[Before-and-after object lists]

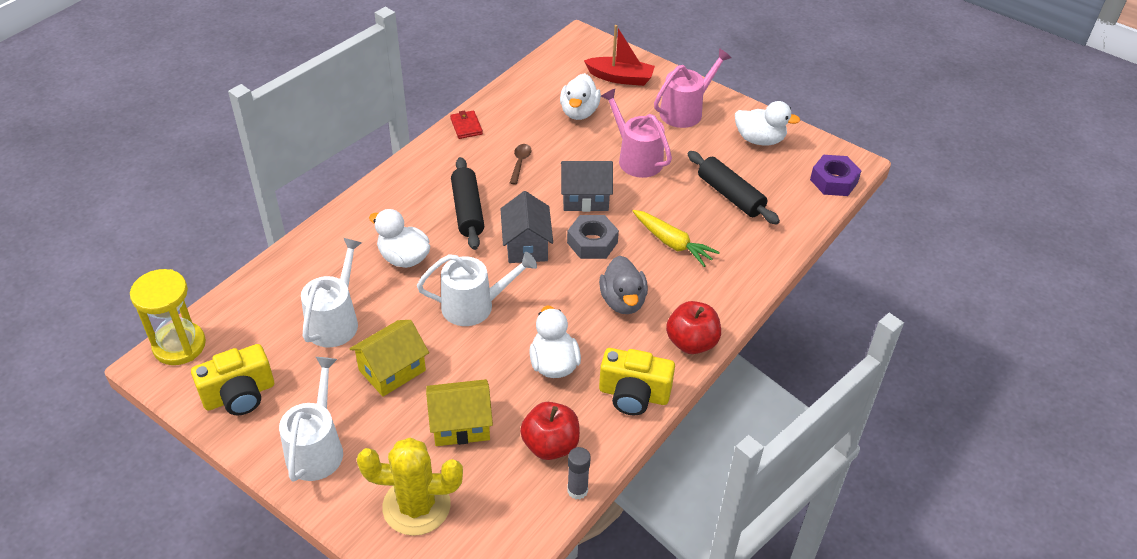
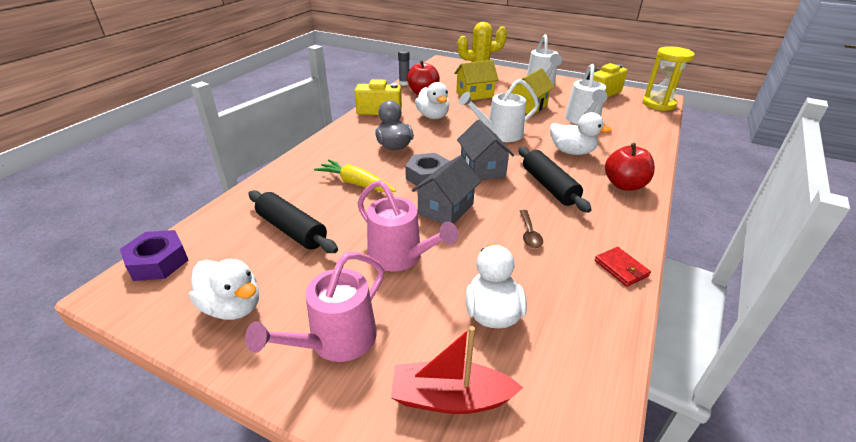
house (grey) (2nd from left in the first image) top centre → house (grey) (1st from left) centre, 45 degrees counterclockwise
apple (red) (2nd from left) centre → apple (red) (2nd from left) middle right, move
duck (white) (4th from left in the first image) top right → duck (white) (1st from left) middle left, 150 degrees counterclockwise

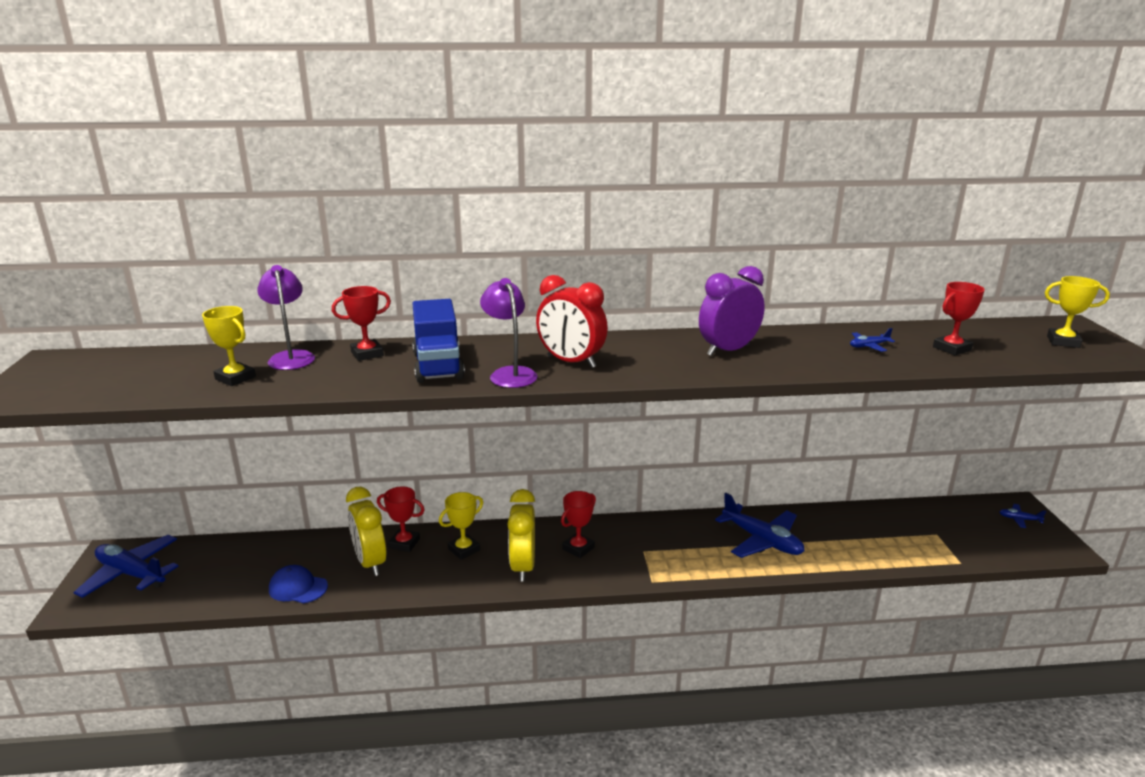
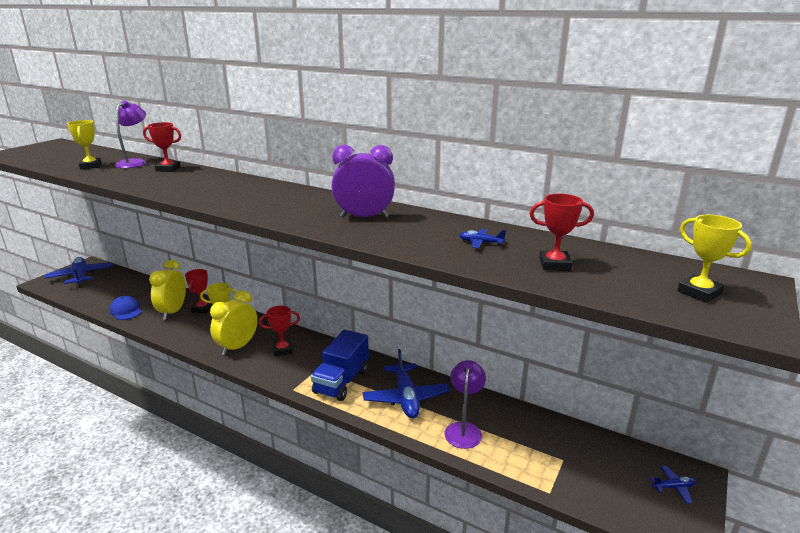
trophy (red) (2nd from left) bottom centre → trophy (red) (2nd from left) middle left, 45 degrees clockwise
truck (blue) centre → truck (blue) bottom centre, move
lamp (purple) (2nd from left) centre → lamp (purple) (2nd from left) bottom centre, move
clock (red) centre → -
plane (blue) (4th from left) middle right → plane (blue) (4th from left) bottom right, 120 degrees clockwise

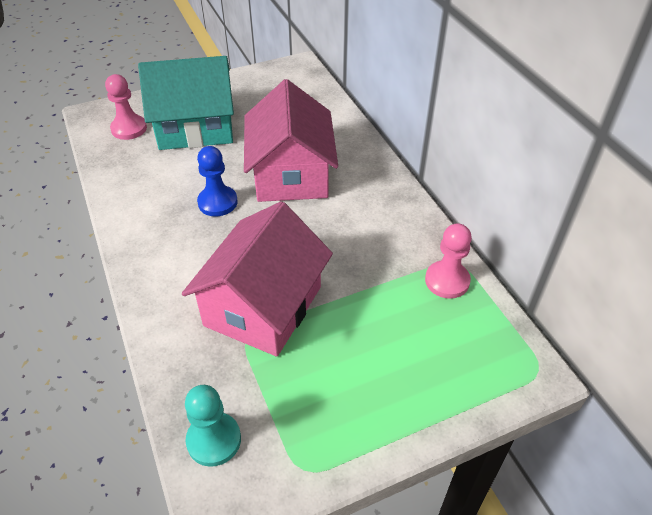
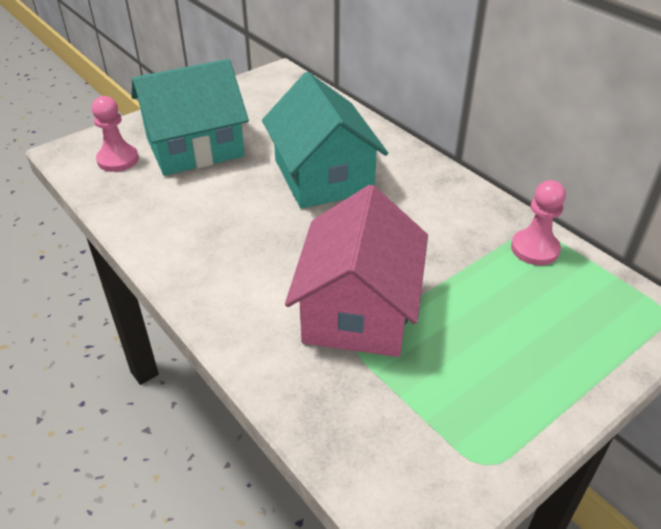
pawn (turquoise) bottom left → -
pawn (blue) middle left → -
house (pink) (2nd from left) top centre → house (turquoise) (2nd from left) top centre

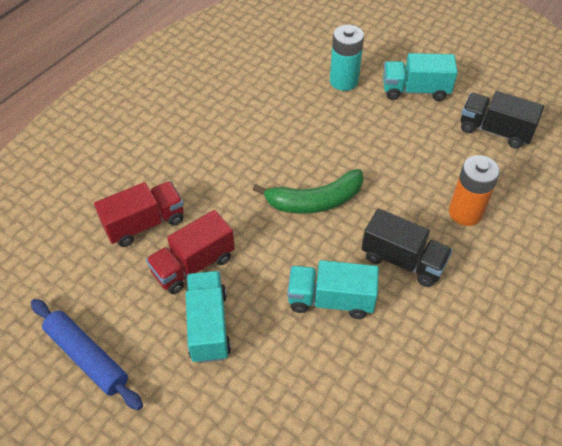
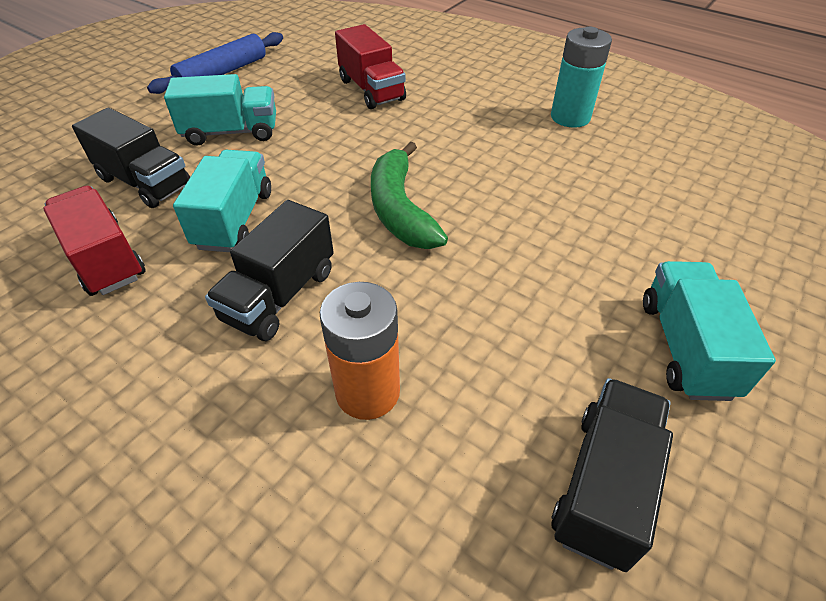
truck (red) (2nd from left in the first image) centre → truck (red) (1st from left) middle left, move
battery (turquoise) top centre → battery (turquoise) top right, move
- → truck (black) (1st from left) top left

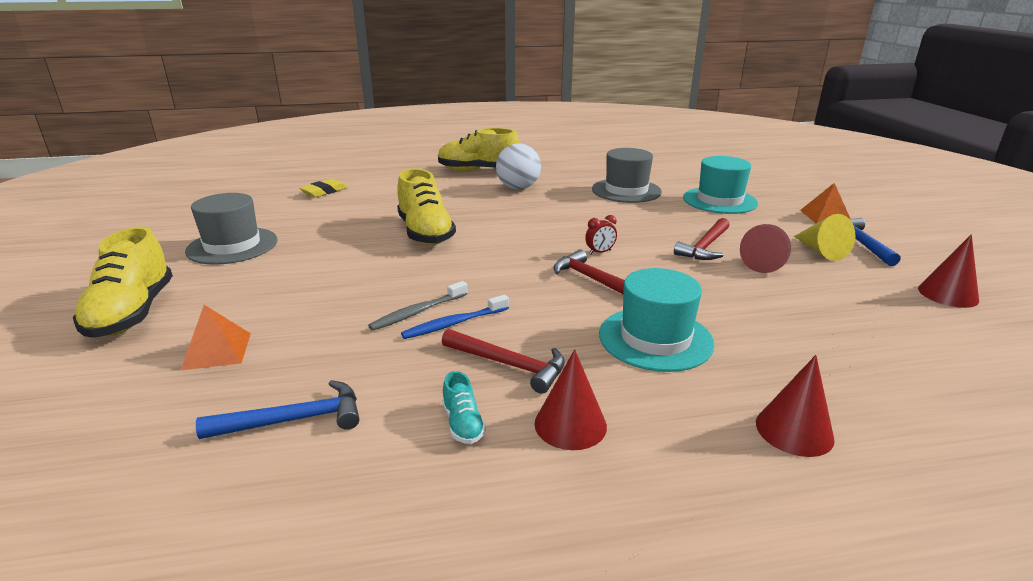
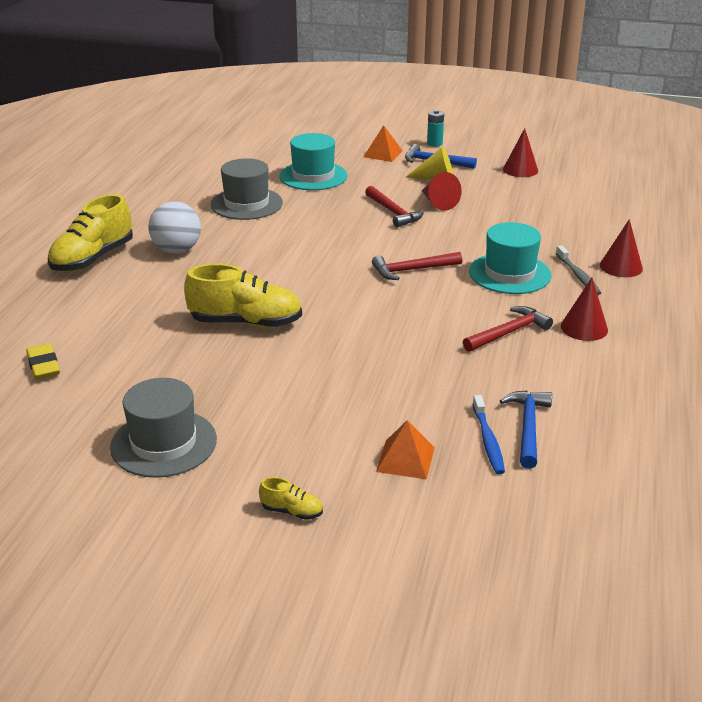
shoe (yellow) (1st from left in the first image) middle left → shoe (yellow) (3rd from left) bottom centre, x0.44
toothbrush (grey) centre → toothbrush (grey) middle right, move
toothbrush (blue) centre → toothbrush (blue) middle right, move
shoe (turquoise) bottom centre → -
clock (red) centre → -
- → battery (turquoise) top centre

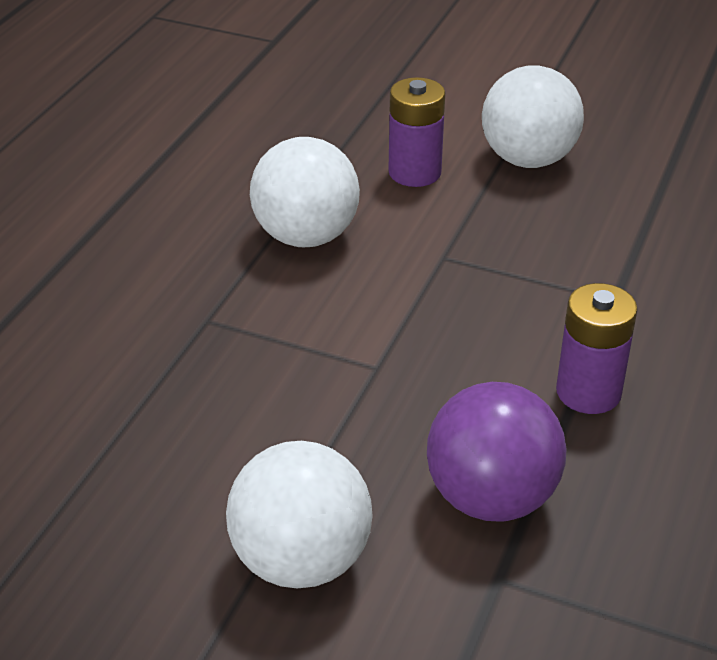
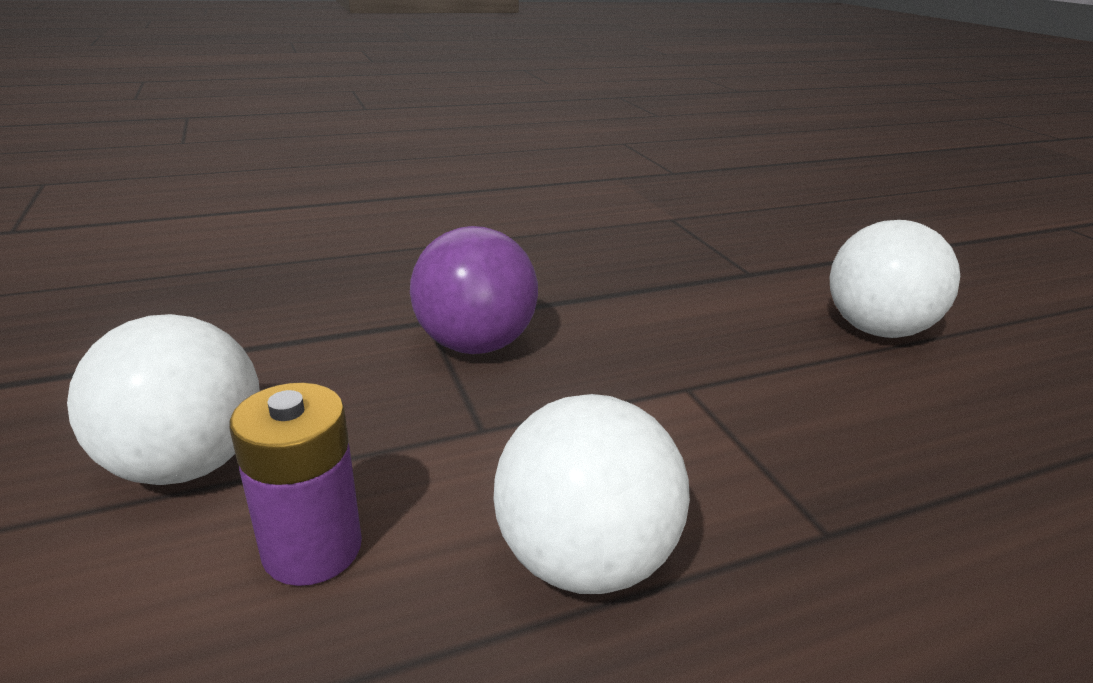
ball (purple) bottom right → ball (purple) centre, move
battery (purple) (2nd from left) middle right → -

## How to complete this task
Could you output the lines above exactly, with no pictures included?

## Expected output
house (grey) (2nd from left in the first image) top centre → house (grey) (1st from left) centre, 45 degrees counterclockwise
apple (red) (2nd from left) centre → apple (red) (2nd from left) middle right, move
duck (white) (4th from left in the first image) top right → duck (white) (1st from left) middle left, 150 degrees counterclockwise

trophy (red) (2nd from left) bottom centre → trophy (red) (2nd from left) middle left, 45 degrees clockwise
truck (blue) centre → truck (blue) bottom centre, move
lamp (purple) (2nd from left) centre → lamp (purple) (2nd from left) bottom centre, move
clock (red) centre → -
plane (blue) (4th from left) middle right → plane (blue) (4th from left) bottom right, 120 degrees clockwise

pawn (turquoise) bottom left → -
pawn (blue) middle left → -
house (pink) (2nd from left) top centre → house (turquoise) (2nd from left) top centre

truck (red) (2nd from left in the first image) centre → truck (red) (1st from left) middle left, move
battery (turquoise) top centre → battery (turquoise) top right, move
- → truck (black) (1st from left) top left

shoe (yellow) (1st from left in the first image) middle left → shoe (yellow) (3rd from left) bottom centre, x0.44
toothbrush (grey) centre → toothbrush (grey) middle right, move
toothbrush (blue) centre → toothbrush (blue) middle right, move
shoe (turquoise) bottom centre → -
clock (red) centre → -
- → battery (turquoise) top centre

ball (purple) bottom right → ball (purple) centre, move
battery (purple) (2nd from left) middle right → -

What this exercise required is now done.